### Recorded data
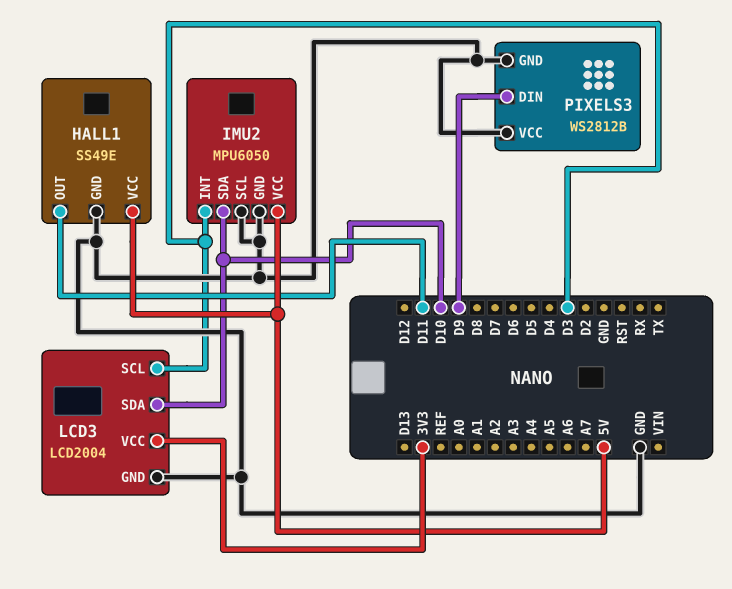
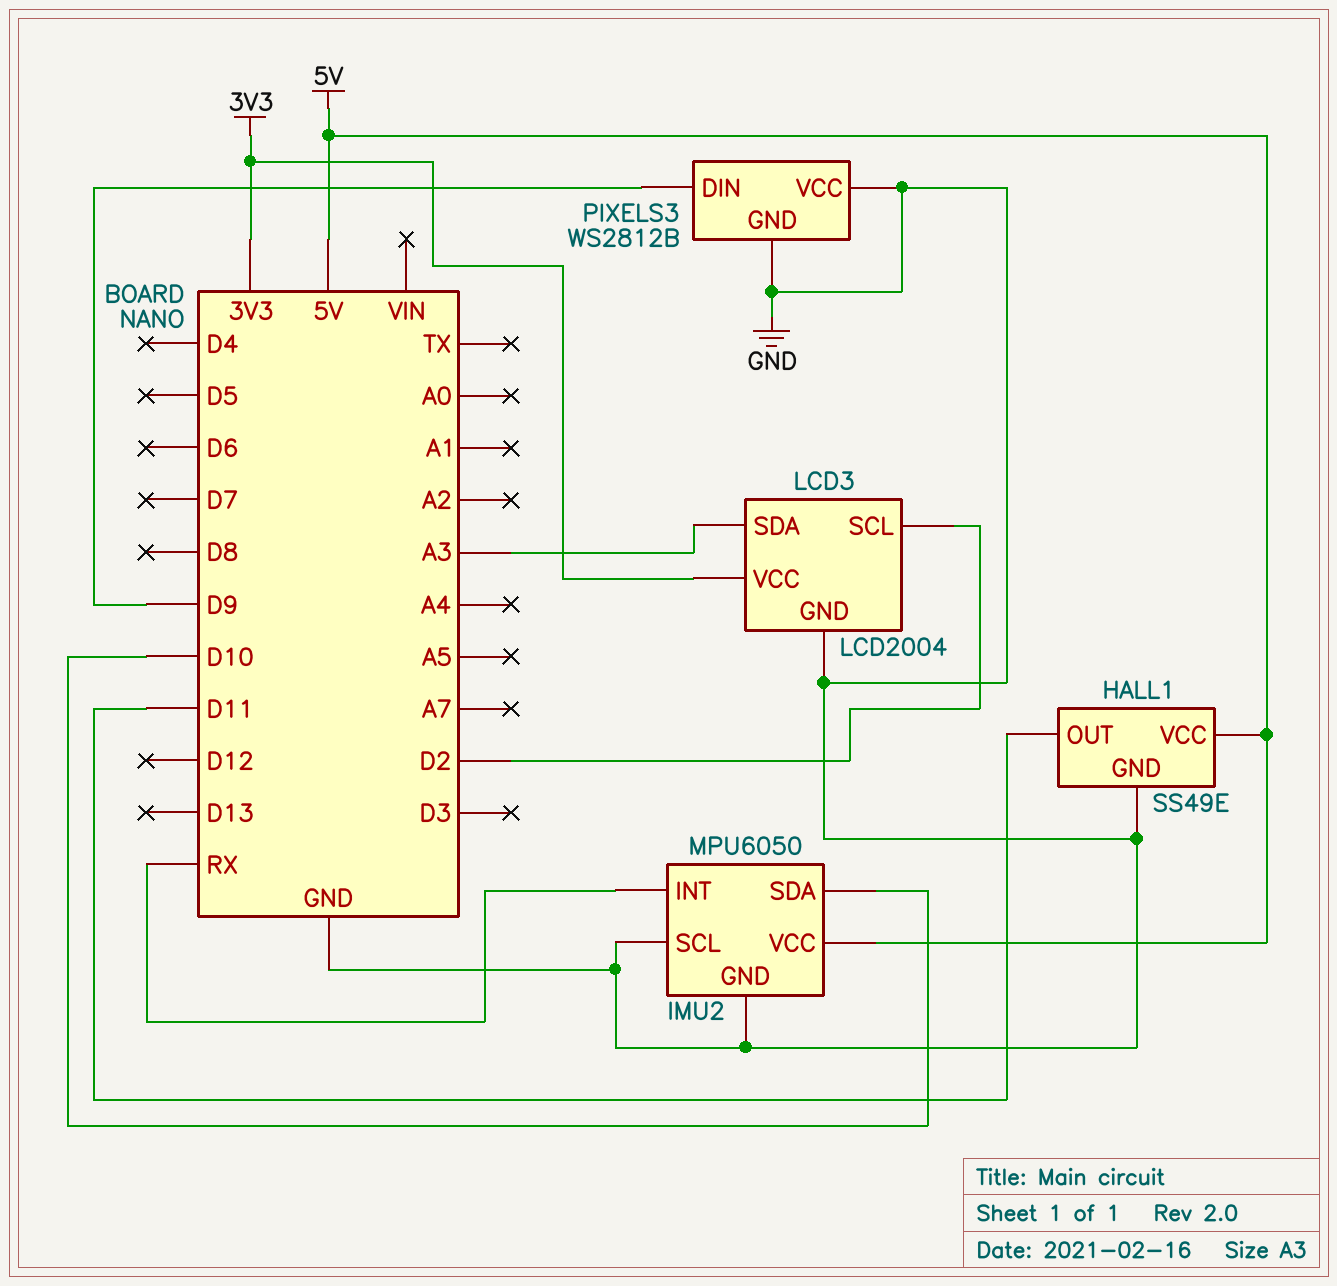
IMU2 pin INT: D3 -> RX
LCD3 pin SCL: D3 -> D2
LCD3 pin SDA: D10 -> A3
######
### Recorded data
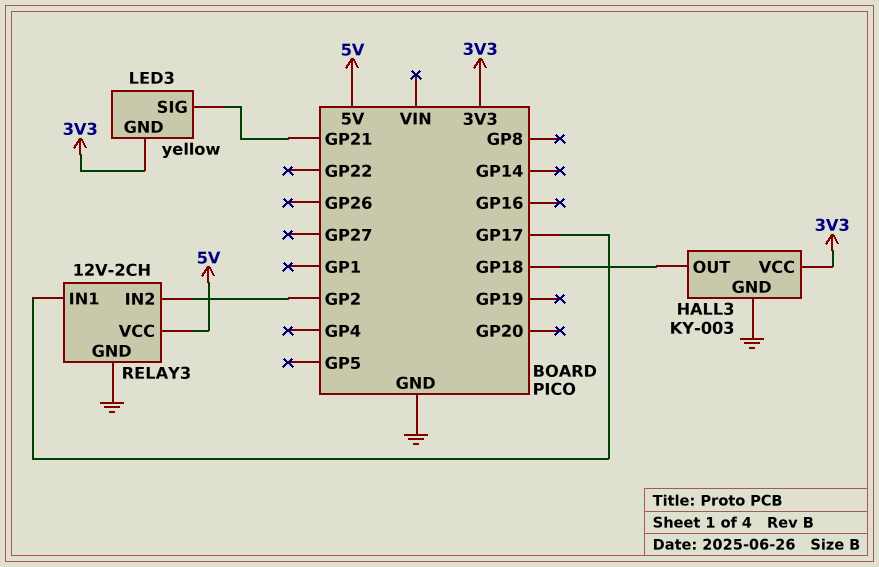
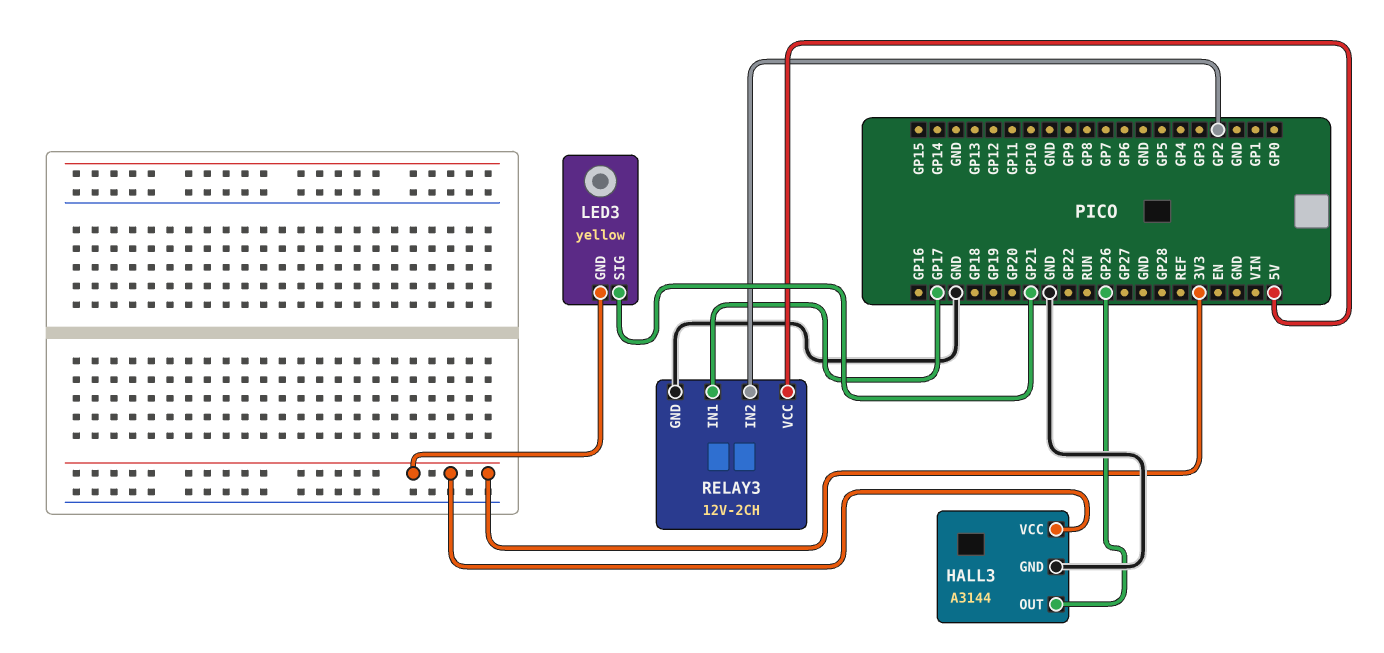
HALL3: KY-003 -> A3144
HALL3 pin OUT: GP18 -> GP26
######
### Recorded data
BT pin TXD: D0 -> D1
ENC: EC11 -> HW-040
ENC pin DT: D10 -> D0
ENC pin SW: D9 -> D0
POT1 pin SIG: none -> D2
######
### What this task involves
Reproduce exactly, and with no other material, the lines between those holding "IMU2 pin INT: D3 -> RX" and "LCD3 pin SDA: D10 -> A3", inclusive.

### Exercise solution
IMU2 pin INT: D3 -> RX
LCD3 pin SCL: D3 -> D2
LCD3 pin SDA: D10 -> A3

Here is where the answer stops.